**WORK REQUIRED**
Among the records, which lines hold the word "FILT"? Pick them out.

┄┄┄┄┄┄┄┄┄┄┄┄┄┄┄┄┄┄┄┄

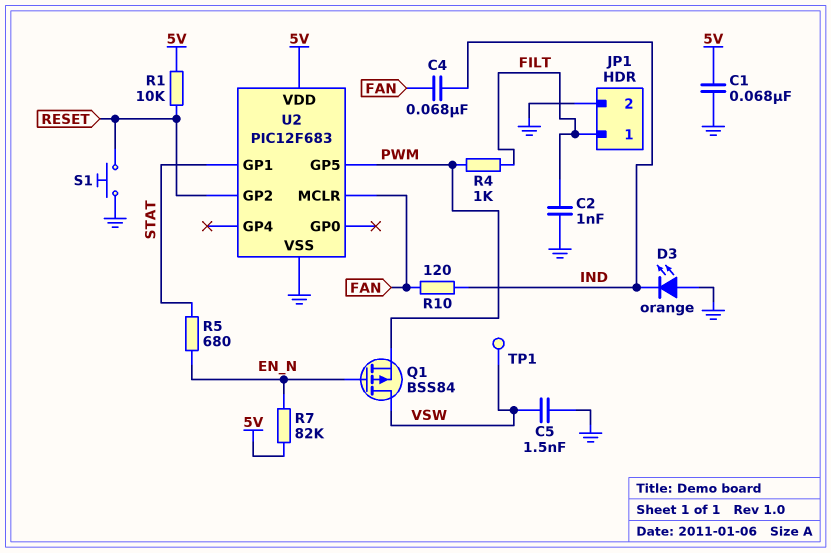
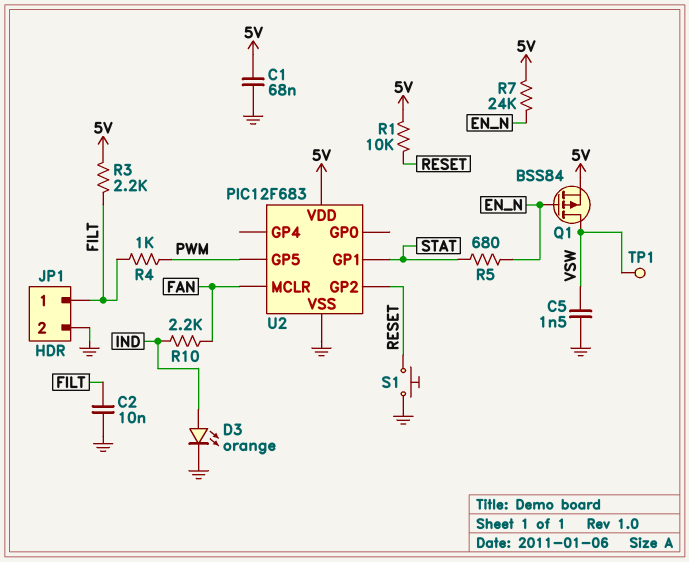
C2: 1nF (FILT, GND) -> 10nF (FILT, GND)
C4: 68nF (FAN, IND) -> none
D3: LED orange (A GND, K IND) -> LED orange (A IND, K GND)
Q1: PMOS BSS84 (G EN_N, D VSW, S PWM) -> PMOS BSS84 (G EN_N, D VSW, S 5V)
R3: none -> 2.2k (5V, FILT)
R7: 82k (5V, EN_N) -> 24k (5V, EN_N)
R10: 120 (FAN, IND) -> 2.2k (FAN, IND)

┄┄┄┄┄┄┄┄┄┄┄┄┄┄┄┄┄┄┄┄

**SOLUTION FOR THIS PROBLEM**
C2: 1nF (FILT, GND) -> 10nF (FILT, GND)
R3: none -> 2.2k (5V, FILT)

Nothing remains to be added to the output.